[AIM OF THE EXERCISE]: Locate the word "carrot" in the data below, then copy every line that holds it.

EXTRACTED RECORDS: Begin

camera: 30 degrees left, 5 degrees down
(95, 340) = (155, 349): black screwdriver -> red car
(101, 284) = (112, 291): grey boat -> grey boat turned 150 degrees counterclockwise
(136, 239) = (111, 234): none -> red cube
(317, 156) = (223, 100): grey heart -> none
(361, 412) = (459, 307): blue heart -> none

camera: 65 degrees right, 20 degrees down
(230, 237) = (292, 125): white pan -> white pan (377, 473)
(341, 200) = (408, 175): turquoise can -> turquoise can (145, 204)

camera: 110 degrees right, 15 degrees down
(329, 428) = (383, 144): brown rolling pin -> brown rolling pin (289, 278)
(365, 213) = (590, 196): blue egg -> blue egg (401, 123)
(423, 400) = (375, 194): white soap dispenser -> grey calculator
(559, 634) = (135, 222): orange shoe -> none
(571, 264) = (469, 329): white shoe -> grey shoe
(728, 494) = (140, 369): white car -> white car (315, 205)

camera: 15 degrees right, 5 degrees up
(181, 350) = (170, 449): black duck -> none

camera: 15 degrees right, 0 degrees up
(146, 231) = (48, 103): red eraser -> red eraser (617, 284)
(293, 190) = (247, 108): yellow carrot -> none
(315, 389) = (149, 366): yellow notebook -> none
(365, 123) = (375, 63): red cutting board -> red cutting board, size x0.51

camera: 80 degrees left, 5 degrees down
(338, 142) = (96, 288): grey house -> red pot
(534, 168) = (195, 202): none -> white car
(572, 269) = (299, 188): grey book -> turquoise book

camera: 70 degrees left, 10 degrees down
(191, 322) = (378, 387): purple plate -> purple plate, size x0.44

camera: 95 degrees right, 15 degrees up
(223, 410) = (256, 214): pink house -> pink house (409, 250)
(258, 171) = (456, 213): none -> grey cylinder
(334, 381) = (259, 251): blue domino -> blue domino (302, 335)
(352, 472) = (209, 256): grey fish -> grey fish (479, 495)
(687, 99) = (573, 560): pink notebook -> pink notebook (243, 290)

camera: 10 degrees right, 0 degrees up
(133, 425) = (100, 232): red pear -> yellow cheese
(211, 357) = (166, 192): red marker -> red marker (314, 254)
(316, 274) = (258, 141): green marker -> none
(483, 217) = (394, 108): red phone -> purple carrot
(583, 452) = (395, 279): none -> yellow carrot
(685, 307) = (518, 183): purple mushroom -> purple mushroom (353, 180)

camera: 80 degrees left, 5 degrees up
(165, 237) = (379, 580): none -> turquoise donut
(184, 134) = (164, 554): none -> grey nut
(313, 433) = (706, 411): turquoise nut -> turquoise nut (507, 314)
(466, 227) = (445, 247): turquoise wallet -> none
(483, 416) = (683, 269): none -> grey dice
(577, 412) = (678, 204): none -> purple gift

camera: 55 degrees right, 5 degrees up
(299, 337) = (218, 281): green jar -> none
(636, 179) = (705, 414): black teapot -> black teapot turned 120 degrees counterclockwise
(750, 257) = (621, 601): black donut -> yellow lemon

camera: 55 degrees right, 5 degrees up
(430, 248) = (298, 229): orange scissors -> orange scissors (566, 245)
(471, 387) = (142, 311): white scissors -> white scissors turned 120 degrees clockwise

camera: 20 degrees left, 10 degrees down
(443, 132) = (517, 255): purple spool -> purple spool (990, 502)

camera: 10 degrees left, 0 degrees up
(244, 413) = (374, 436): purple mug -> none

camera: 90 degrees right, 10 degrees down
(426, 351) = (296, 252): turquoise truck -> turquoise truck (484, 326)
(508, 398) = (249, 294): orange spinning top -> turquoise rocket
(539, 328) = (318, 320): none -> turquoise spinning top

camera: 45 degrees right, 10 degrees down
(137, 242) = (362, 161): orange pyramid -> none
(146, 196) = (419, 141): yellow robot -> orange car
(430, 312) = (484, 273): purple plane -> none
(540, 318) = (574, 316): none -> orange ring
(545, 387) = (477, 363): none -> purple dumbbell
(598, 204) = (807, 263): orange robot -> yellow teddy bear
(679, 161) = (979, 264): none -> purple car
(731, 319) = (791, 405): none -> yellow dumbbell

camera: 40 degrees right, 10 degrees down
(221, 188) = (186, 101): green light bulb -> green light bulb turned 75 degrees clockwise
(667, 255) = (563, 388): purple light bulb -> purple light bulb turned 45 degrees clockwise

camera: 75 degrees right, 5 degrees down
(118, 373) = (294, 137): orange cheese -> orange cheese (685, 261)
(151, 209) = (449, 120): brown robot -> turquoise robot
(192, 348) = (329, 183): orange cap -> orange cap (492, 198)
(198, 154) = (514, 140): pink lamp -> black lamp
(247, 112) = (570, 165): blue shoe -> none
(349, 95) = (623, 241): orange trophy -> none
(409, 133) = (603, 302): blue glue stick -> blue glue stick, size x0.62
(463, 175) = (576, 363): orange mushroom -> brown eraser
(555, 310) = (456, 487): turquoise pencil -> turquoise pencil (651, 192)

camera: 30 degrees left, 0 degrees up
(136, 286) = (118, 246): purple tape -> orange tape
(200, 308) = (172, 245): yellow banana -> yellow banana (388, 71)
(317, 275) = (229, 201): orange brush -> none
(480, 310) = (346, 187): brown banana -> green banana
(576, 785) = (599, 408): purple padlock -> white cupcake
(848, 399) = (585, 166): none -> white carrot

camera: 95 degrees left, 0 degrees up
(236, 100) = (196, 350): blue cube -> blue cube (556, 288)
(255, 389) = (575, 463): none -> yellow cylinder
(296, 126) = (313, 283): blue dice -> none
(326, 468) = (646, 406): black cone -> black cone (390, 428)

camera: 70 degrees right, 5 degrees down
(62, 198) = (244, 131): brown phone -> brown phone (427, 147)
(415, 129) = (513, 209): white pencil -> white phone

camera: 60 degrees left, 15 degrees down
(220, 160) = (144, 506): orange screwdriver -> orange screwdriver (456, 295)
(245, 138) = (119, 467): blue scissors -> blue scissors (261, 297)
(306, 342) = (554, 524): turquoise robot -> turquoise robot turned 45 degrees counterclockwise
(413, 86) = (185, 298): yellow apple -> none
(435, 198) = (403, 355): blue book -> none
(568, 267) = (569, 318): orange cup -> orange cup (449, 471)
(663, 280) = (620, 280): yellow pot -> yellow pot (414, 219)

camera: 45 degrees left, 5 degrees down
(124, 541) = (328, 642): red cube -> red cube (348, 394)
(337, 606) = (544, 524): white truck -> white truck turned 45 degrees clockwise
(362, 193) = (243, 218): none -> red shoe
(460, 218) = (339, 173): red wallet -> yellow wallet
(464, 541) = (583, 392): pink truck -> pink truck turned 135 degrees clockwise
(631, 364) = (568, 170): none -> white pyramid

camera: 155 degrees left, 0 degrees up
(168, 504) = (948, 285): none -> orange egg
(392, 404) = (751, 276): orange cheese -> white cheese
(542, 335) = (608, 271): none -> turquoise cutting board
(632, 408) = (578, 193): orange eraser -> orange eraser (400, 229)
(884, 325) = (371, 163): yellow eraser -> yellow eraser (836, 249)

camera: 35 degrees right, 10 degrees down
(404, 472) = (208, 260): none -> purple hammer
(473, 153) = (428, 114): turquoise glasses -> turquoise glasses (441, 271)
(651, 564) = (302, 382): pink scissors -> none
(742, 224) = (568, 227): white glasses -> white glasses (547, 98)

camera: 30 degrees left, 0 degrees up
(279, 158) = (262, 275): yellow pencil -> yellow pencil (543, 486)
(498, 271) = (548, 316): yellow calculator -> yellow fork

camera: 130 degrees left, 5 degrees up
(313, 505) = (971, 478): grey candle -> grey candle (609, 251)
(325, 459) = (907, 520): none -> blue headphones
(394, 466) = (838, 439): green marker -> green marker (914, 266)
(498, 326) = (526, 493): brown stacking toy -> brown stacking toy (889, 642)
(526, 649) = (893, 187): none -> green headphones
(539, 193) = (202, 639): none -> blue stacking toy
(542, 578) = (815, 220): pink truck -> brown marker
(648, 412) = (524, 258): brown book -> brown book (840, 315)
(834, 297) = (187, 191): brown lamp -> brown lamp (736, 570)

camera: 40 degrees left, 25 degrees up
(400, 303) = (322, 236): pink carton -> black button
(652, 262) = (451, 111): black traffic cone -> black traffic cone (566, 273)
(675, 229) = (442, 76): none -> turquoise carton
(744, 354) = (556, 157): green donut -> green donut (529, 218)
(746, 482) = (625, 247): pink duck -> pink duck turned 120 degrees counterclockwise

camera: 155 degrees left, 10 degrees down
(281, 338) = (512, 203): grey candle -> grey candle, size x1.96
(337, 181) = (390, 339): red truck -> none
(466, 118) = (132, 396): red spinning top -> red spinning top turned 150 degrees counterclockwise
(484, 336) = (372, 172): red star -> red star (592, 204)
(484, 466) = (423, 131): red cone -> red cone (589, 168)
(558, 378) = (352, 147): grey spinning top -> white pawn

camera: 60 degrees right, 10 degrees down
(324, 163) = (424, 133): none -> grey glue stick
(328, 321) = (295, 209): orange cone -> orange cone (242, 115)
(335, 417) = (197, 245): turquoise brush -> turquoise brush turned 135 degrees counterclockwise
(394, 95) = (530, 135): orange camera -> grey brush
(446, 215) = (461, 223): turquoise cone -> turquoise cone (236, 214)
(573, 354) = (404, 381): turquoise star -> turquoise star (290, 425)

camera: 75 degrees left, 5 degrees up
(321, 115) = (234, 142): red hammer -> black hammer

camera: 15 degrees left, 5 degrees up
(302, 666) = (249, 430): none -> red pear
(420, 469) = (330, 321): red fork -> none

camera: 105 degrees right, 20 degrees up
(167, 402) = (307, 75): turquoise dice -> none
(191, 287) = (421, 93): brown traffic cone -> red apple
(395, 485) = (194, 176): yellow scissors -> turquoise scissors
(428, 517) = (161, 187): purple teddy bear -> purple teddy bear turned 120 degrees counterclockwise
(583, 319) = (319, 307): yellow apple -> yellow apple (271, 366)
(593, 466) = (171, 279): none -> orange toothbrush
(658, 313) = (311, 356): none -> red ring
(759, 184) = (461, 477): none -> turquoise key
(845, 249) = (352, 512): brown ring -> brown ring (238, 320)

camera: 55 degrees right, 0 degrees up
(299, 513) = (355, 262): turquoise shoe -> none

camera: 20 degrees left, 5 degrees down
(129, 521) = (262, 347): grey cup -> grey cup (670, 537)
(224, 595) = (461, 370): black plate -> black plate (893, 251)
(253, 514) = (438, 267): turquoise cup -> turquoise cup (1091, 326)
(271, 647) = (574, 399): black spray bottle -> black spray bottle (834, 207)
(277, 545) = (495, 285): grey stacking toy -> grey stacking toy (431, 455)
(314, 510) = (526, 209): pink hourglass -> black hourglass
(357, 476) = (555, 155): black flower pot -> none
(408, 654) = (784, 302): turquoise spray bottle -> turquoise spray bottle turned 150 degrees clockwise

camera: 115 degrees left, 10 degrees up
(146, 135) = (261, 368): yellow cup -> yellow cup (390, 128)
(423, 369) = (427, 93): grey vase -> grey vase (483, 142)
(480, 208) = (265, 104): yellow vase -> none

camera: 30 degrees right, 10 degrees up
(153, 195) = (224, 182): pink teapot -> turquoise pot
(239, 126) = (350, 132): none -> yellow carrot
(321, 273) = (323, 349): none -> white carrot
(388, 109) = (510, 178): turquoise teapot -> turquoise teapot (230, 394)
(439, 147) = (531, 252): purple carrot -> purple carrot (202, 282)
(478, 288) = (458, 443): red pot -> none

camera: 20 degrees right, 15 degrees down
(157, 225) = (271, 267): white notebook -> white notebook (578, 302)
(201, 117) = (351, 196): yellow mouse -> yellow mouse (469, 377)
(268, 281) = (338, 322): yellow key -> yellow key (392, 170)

EXTRACTED RECORDS: End

[ANSWER BOX]:
(293, 190) = (247, 108): yellow carrot -> none
(483, 217) = (394, 108): red phone -> purple carrot
(583, 452) = (395, 279): none -> yellow carrot
(848, 399) = (585, 166): none -> white carrot
(239, 126) = (350, 132): none -> yellow carrot
(321, 273) = (323, 349): none -> white carrot
(439, 147) = (531, 252): purple carrot -> purple carrot (202, 282)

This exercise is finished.